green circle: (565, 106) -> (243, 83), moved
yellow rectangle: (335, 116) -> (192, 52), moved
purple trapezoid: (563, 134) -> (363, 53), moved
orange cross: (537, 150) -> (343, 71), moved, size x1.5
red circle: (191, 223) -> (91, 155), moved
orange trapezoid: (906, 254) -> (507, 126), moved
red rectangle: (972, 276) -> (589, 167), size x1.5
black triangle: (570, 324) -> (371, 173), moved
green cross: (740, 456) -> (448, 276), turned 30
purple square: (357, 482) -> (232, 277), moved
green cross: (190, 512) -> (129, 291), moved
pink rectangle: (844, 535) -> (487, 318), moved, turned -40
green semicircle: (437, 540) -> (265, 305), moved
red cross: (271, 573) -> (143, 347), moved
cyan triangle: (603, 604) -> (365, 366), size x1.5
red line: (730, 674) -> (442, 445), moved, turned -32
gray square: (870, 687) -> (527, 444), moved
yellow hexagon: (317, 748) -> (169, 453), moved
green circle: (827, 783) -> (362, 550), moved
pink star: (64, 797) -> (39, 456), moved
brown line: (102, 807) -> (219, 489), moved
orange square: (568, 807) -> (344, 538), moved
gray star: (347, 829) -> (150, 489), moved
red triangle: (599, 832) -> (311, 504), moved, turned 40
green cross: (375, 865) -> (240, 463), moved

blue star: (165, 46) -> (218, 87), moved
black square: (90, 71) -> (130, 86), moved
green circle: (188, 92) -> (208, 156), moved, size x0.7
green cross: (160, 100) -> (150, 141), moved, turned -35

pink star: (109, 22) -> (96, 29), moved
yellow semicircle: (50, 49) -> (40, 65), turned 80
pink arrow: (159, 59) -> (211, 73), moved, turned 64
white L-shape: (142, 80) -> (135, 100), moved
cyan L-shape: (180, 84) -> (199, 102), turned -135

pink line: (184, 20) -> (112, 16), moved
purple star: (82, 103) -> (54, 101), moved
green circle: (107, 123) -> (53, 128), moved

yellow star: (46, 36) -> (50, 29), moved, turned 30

──────────────────────────────

WORK TO COMPLETE:
Each line of the entries where the string "shape" occurs should be shown.

ANSWER BOX:
white L-shape: (142, 80) -> (135, 100), moved
cyan L-shape: (180, 84) -> (199, 102), turned -135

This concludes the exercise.